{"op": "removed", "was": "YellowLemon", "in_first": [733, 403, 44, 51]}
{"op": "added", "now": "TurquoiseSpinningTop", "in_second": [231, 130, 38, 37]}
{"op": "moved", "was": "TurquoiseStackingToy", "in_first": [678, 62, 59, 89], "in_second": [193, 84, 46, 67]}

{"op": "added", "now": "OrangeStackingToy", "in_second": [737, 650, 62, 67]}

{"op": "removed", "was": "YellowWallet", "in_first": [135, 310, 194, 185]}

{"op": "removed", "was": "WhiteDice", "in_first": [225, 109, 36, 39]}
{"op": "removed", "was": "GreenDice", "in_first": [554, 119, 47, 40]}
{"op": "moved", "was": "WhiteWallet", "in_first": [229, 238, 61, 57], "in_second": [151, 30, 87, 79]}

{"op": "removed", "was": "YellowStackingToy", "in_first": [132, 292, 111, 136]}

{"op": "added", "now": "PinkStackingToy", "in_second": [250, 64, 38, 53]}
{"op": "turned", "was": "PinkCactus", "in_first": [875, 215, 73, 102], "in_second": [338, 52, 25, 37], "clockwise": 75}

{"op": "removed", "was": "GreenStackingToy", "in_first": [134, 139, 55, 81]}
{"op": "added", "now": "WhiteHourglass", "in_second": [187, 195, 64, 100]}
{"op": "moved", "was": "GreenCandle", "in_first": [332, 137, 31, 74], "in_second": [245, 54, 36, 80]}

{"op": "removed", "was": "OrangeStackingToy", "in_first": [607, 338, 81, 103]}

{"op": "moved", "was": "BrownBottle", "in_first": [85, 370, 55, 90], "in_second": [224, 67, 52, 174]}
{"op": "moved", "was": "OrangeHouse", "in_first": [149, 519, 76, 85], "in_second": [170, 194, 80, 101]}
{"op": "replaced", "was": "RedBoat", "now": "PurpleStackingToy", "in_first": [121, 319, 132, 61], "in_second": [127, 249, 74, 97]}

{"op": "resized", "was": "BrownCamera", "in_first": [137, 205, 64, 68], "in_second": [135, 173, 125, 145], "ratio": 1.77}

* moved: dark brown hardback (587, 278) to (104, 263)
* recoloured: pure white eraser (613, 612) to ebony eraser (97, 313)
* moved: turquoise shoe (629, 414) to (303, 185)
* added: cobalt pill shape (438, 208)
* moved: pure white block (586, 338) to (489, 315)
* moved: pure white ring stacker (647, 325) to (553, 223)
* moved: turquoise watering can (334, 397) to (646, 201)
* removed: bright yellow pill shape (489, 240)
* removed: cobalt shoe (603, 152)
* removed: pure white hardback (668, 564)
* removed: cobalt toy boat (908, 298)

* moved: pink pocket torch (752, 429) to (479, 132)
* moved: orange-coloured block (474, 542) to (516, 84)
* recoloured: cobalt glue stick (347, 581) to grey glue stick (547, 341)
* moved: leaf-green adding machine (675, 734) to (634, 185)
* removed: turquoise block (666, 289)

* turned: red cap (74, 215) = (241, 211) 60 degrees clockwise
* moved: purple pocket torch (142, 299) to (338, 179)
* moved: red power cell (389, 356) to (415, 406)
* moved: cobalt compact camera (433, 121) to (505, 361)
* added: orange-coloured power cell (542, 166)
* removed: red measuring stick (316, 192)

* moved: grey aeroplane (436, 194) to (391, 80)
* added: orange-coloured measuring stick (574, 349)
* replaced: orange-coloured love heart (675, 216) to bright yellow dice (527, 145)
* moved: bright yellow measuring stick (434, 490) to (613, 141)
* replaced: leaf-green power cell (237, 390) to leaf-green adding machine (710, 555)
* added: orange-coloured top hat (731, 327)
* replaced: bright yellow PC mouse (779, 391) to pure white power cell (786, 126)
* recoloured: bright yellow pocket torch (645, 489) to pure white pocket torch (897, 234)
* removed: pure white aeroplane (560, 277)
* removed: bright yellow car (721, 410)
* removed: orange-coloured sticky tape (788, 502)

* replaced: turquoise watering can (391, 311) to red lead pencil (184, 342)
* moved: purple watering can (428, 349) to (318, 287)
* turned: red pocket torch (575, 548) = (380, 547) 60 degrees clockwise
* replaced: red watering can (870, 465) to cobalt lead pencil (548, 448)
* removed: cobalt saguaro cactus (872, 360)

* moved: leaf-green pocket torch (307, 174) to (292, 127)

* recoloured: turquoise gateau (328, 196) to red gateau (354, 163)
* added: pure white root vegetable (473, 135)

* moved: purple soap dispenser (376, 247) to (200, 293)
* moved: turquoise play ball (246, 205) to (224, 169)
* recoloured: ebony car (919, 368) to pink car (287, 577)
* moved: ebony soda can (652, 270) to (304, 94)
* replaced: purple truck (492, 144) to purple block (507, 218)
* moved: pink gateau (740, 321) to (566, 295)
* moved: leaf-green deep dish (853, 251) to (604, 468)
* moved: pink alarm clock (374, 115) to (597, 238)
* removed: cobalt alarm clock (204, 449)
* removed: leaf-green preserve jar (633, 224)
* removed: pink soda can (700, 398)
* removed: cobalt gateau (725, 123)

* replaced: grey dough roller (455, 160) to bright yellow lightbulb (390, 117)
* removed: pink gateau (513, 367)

------------------------------------------------------------------------

Word for word, restate the lines above from the line containing "to (104, 263)" through the line containing "to (553, 223)", with both included and nothing else.

* moved: dark brown hardback (587, 278) to (104, 263)
* recoloured: pure white eraser (613, 612) to ebony eraser (97, 313)
* moved: turquoise shoe (629, 414) to (303, 185)
* added: cobalt pill shape (438, 208)
* moved: pure white block (586, 338) to (489, 315)
* moved: pure white ring stacker (647, 325) to (553, 223)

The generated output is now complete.